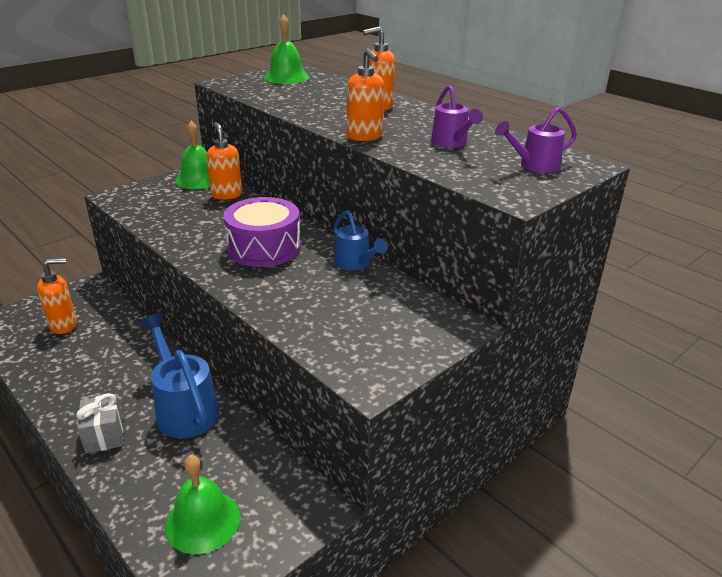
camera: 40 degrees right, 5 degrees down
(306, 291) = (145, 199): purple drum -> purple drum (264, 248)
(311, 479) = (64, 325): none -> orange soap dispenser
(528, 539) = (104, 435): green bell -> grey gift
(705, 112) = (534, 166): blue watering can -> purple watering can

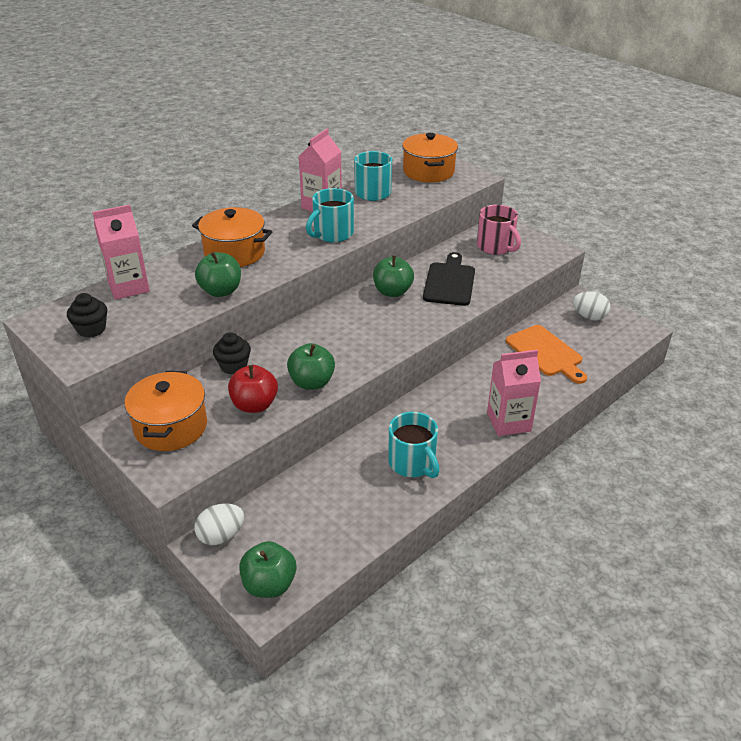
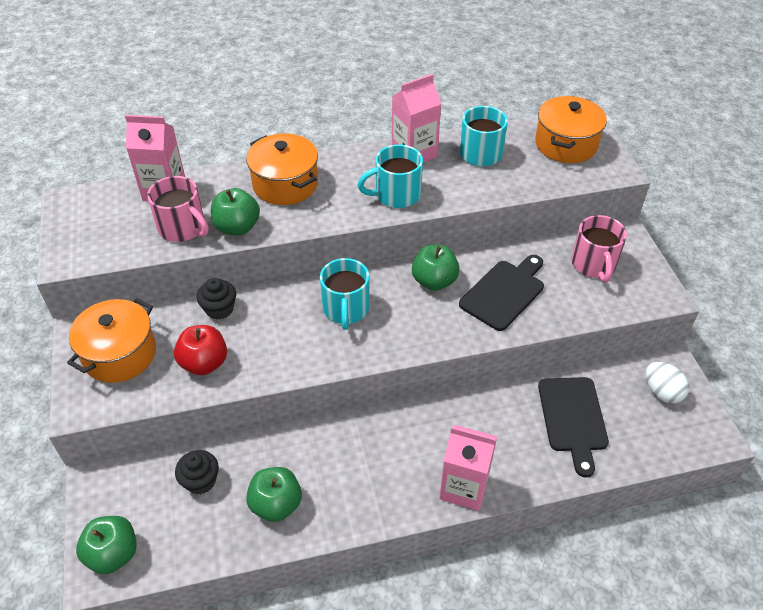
camera: 30 degrees right, 10 degrees up
(91, 329) = (99, 228): black cupcake -> black cupcake (200, 481)
(172, 306) = (183, 228): none -> pink mug
(221, 536) = (112, 480): white egg -> none
(311, 382) = (273, 360): green apple -> green apple (276, 504)
(412, 463) = (331, 488): turquoise mug -> turquoise mug (346, 309)
(546, 353) = (572, 418): orange cutting board -> black cutting board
********************
◆ **TO DO**
Identify and extract each line of the listing that contains "camera".

◆ **ANSWER TO THIS TASK**
camera: 40 degrees right, 5 degrees down
camera: 30 degrees right, 10 degrees up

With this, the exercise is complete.